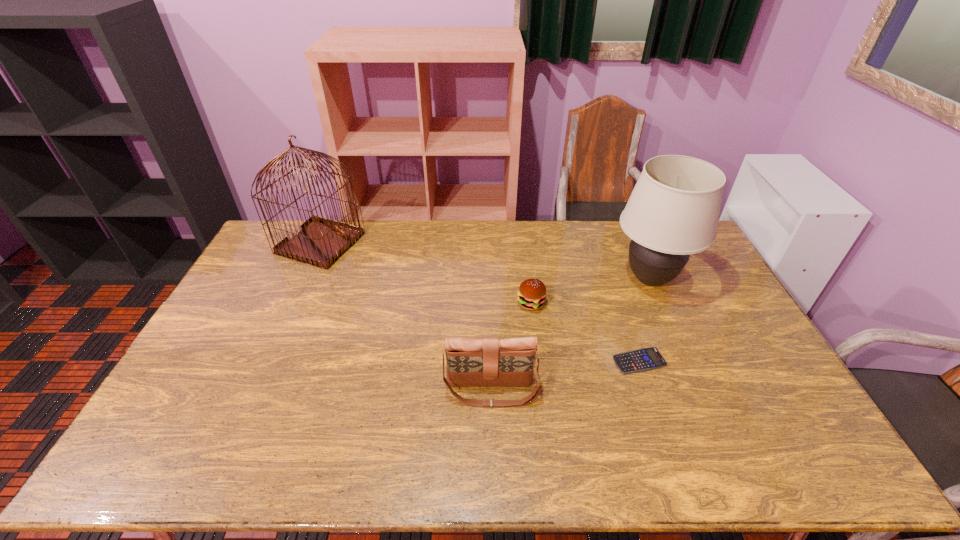
You are a GUI agent. You are given a task and a screenshot of the screen. Output one action in this format:
    pyautogui.click(x=<x>, y=<y>)
    Task: Click on the birdcage that is at the far edge
    
    Given the screenshot: What is the action you would take?
    pyautogui.click(x=321, y=242)

This screenshot has width=960, height=540. In order to click on lampshade that is at the far edge in this screenshot , I will do `click(673, 211)`.

Image resolution: width=960 pixels, height=540 pixels. I want to click on object situated at the left edge, so click(x=321, y=242).

Image resolution: width=960 pixels, height=540 pixels. I want to click on object situated at the right edge, so click(x=673, y=211).

I want to click on object that is at the far left corner, so click(x=321, y=242).

Locate an element on the screen. object present at the far right corner is located at coordinates (673, 211).

Identify the location of vacant space at the far edge of the desktop. This screenshot has height=540, width=960. (561, 238).

In the image, there is a desktop. Where is `vacant space at the near edge`? This screenshot has height=540, width=960. vacant space at the near edge is located at coordinates (639, 463).

This screenshot has height=540, width=960. Find the location of `vacant space at the left edge of the desktop`. vacant space at the left edge of the desktop is located at coordinates (253, 301).

Where is `vacant space at the right edge`? The height and width of the screenshot is (540, 960). vacant space at the right edge is located at coordinates (747, 348).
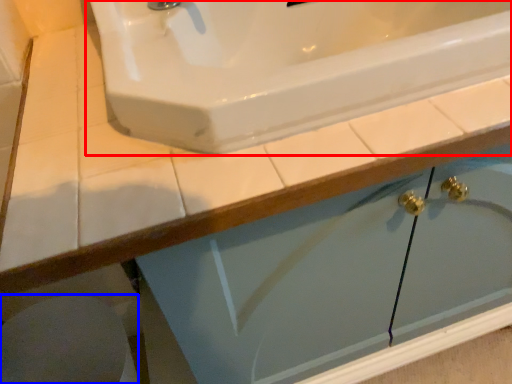
Question: Which of the following is the farthest to the observer, sink (highlighted by a red box) or porcelain (highlighted by a blue box)?

Choices:
 (A) sink
 (B) porcelain

Answer: (B)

________

Given exercise: Duplicate the listing above line for line, leaving out the pictures.

Response to the exercise:
You are a GUI agent. You are given a task and a screenshot of the screen. Output one action in this format:
    pyautogui.click(x=<x>, y=<y>)
    Task: Click on the birdcage that is at the far edge
    
    Given the screenshot: What is the action you would take?
    pyautogui.click(x=321, y=242)

This screenshot has width=960, height=540. In order to click on lampshade that is at the far edge in this screenshot , I will do `click(673, 211)`.

Image resolution: width=960 pixels, height=540 pixels. I want to click on object situated at the left edge, so click(x=321, y=242).

Image resolution: width=960 pixels, height=540 pixels. I want to click on object situated at the right edge, so click(x=673, y=211).

I want to click on object that is at the far left corner, so click(x=321, y=242).

Locate an element on the screen. object present at the far right corner is located at coordinates (673, 211).

Identify the location of vacant space at the far edge of the desktop. This screenshot has height=540, width=960. (561, 238).

In the image, there is a desktop. Where is `vacant space at the near edge`? This screenshot has height=540, width=960. vacant space at the near edge is located at coordinates (639, 463).

This screenshot has height=540, width=960. Find the location of `vacant space at the left edge of the desktop`. vacant space at the left edge of the desktop is located at coordinates (253, 301).

Where is `vacant space at the right edge`? The height and width of the screenshot is (540, 960). vacant space at the right edge is located at coordinates (747, 348).
Question: Which of the following is the farthest to the observer, sink (highlighted by a red box) or porcelain (highlighted by a blue box)?

Choices:
 (A) sink
 (B) porcelain

Answer: (B)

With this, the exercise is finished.